What you are asked to do: Could you copy out all the lines in the material below where the word "degrees" occurs?

Materials provided:
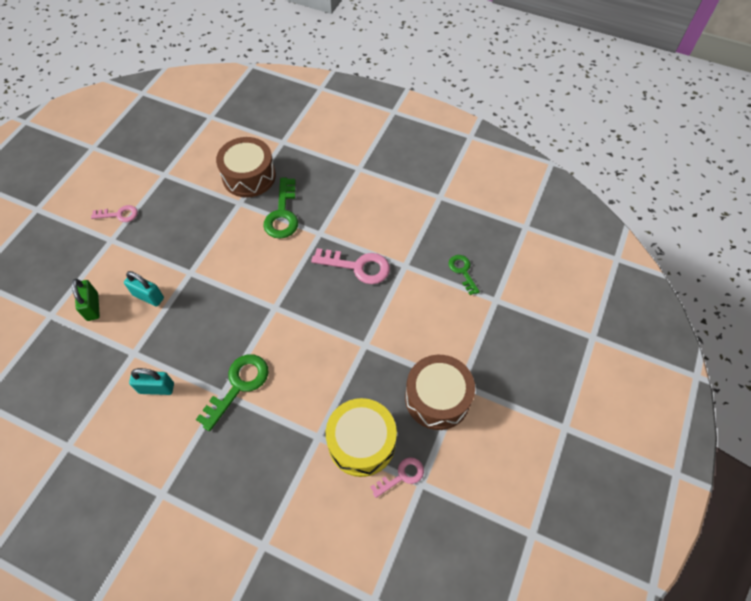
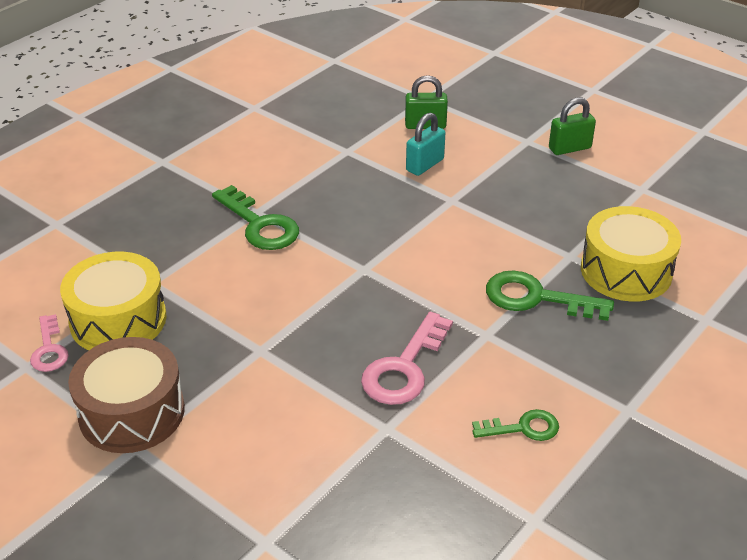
camera: 105 degrees right, 20 degrees down
pink key [91,205,138,222] -> green padlock [549,98,596,155]
turquoise padlock [129,368,174,395] -> none
brown drum [216,137,276,198] -> yellow drum [581,206,681,302]
green key [448,255,480,295] -> green key moved to [472,409,559,441]

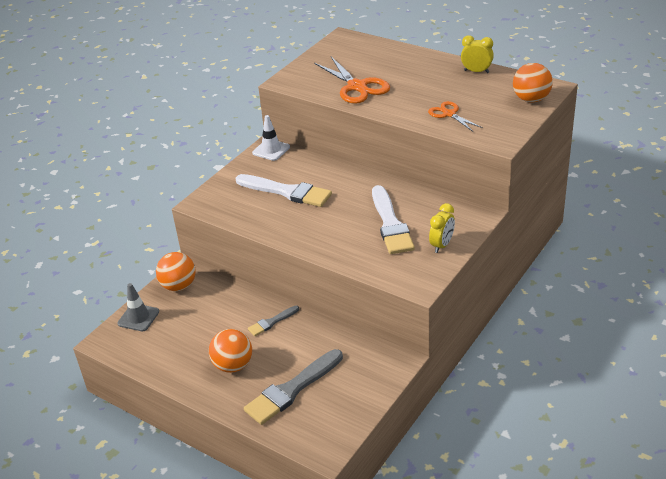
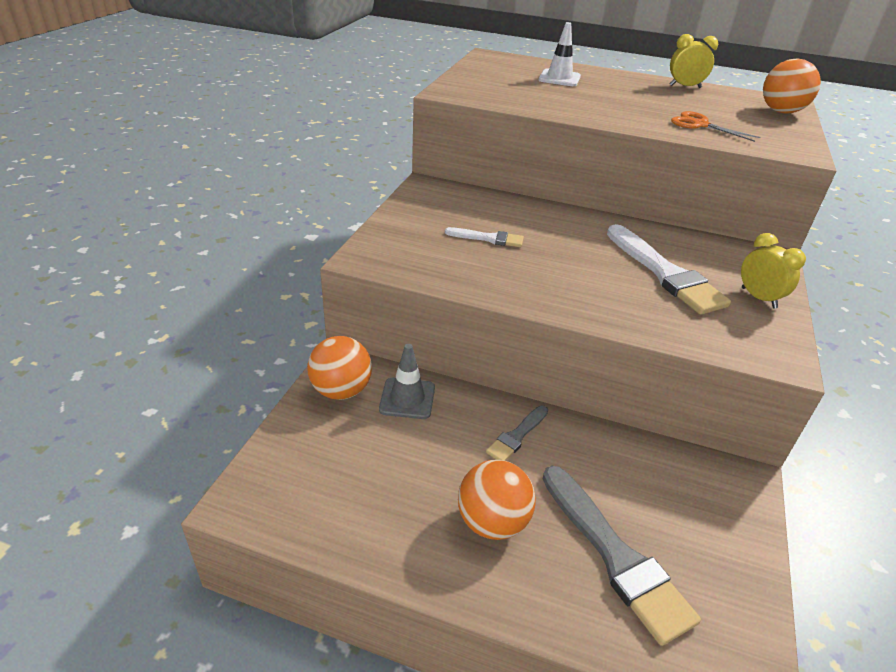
camera: 20 degrees left, 0 degrees up
grey traffic cone [117,283,159,331] -> grey traffic cone moved to [379,344,435,419]
white brush [236,174,332,207] -> white brush [445,227,524,247], size x0.52
grey brush [244,349,343,425] -> grey brush turned 60 degrees counterclockwise [543,466,701,646]
white traffic cone [252,115,290,161] -> white traffic cone moved to [539,22,581,86]
orange scissors [314,57,390,104] -> none
yellow clock [429,203,455,253] -> yellow clock turned 45 degrees counterclockwise [741,233,806,308]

Expected answer:
camera: 105 degrees right, 20 degrees down
camera: 20 degrees left, 0 degrees up
grey brush [244,349,343,425] -> grey brush turned 60 degrees counterclockwise [543,466,701,646]
yellow clock [429,203,455,253] -> yellow clock turned 45 degrees counterclockwise [741,233,806,308]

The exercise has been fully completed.